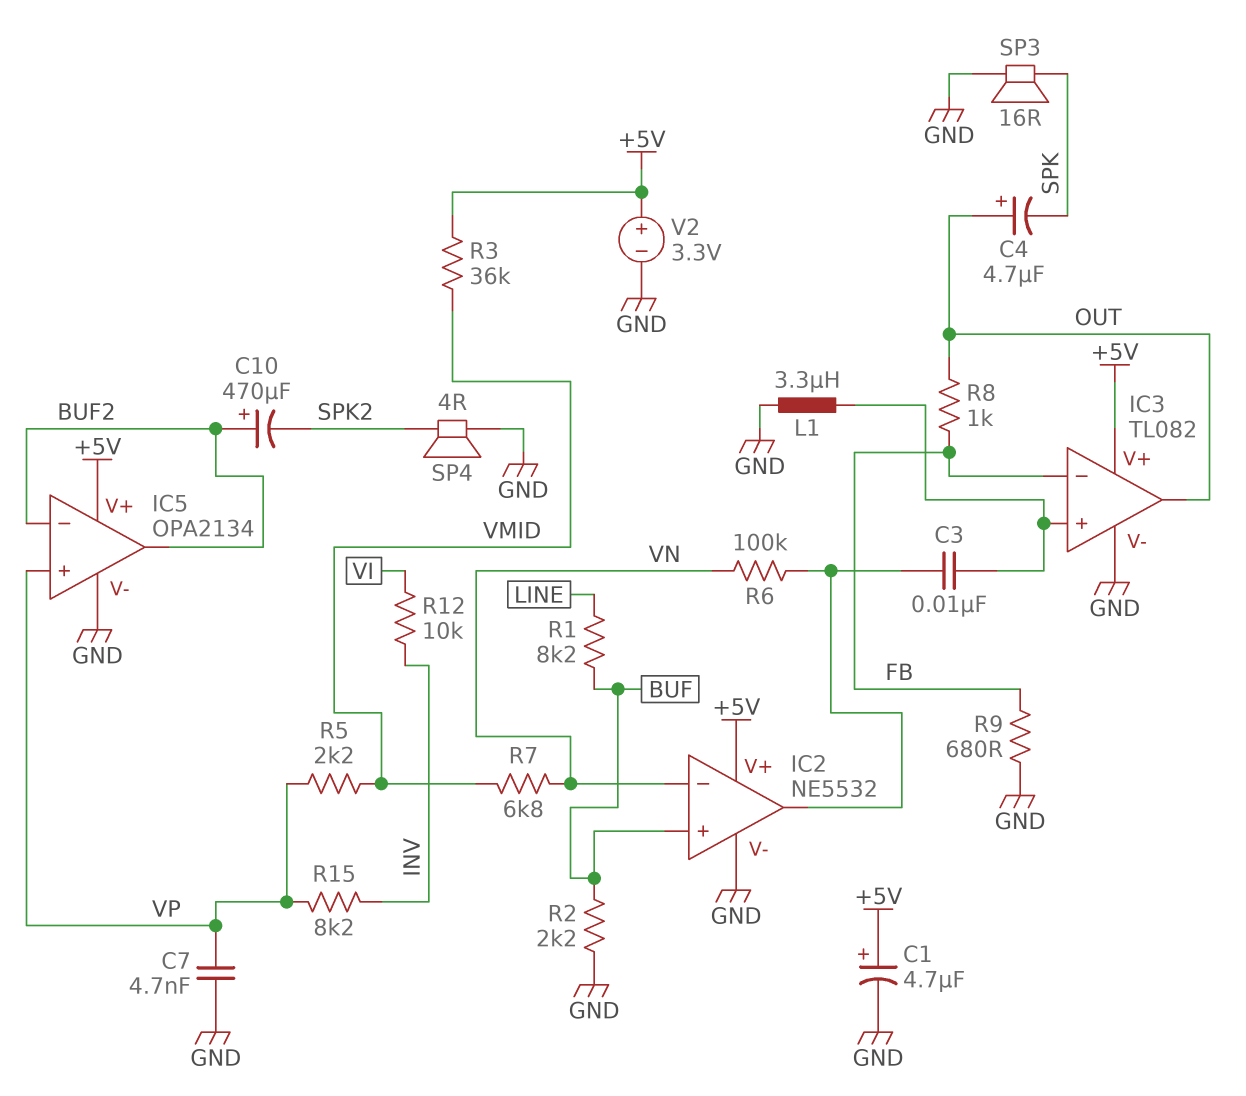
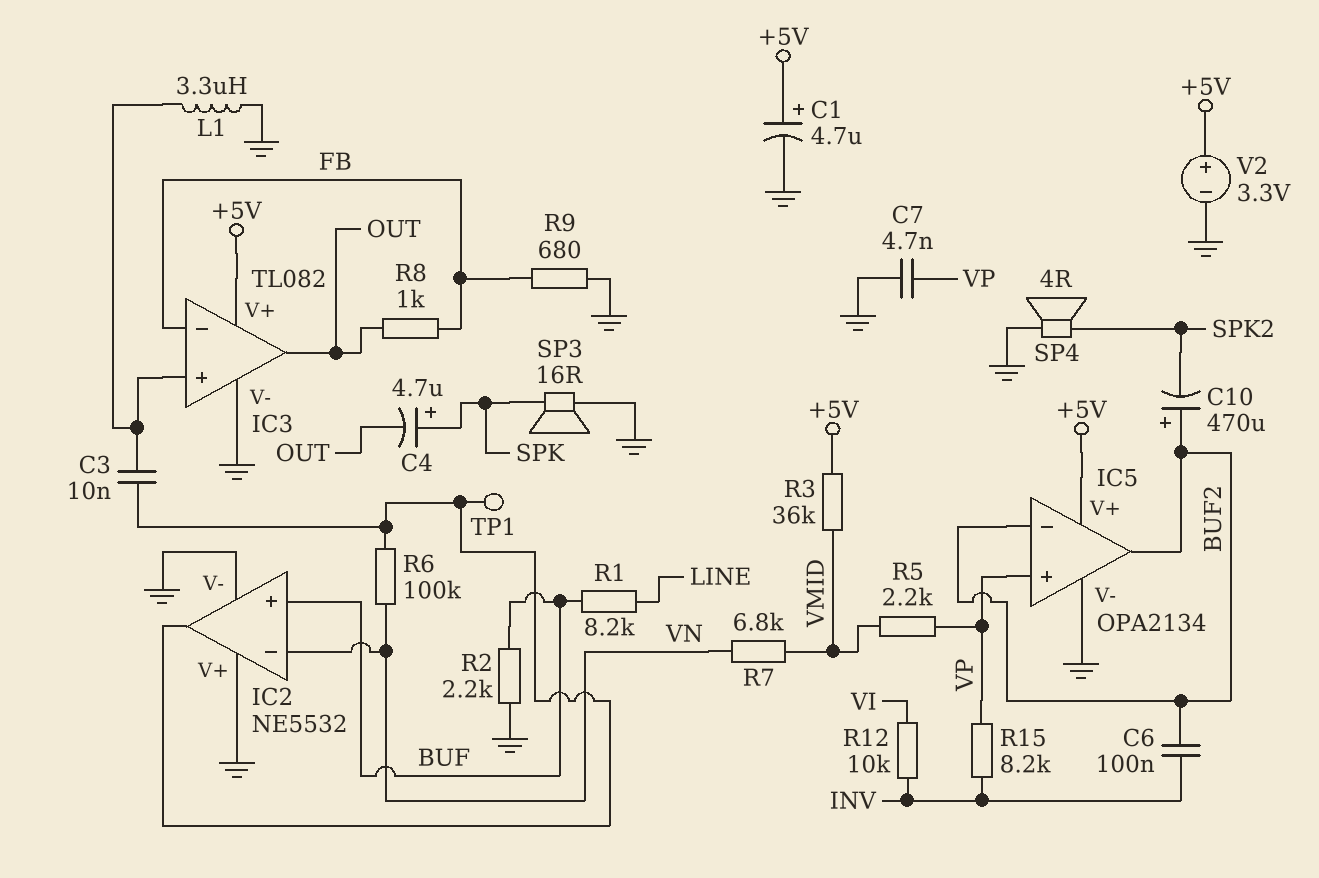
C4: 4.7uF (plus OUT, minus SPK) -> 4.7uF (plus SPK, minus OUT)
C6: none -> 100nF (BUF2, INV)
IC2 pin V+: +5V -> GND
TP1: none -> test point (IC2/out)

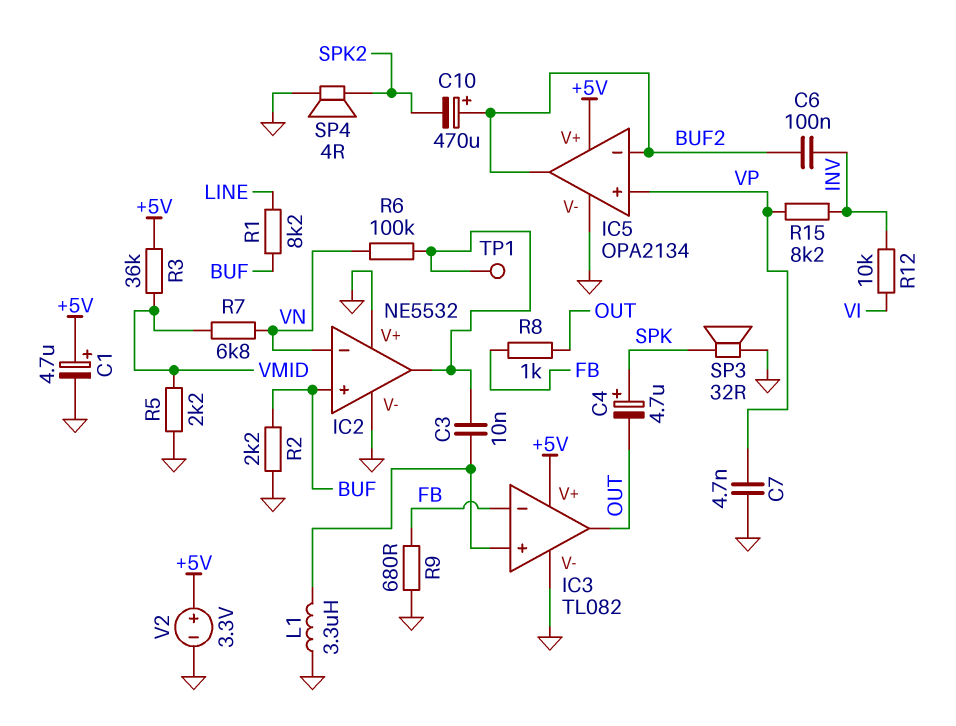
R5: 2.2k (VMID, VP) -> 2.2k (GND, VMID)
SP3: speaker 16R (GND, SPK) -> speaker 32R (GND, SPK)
□ □ □ □
● **EXERCISE AIM**
What should appear is an exact copy of the lines from the one with "R5: 2.2k (VMID, VP) -> 2.2k (GND, VMID)" through the end of the entries above, ends included, and no other text.

● **SOLUTION TO THE EXERCISE**
R5: 2.2k (VMID, VP) -> 2.2k (GND, VMID)
SP3: speaker 16R (GND, SPK) -> speaker 32R (GND, SPK)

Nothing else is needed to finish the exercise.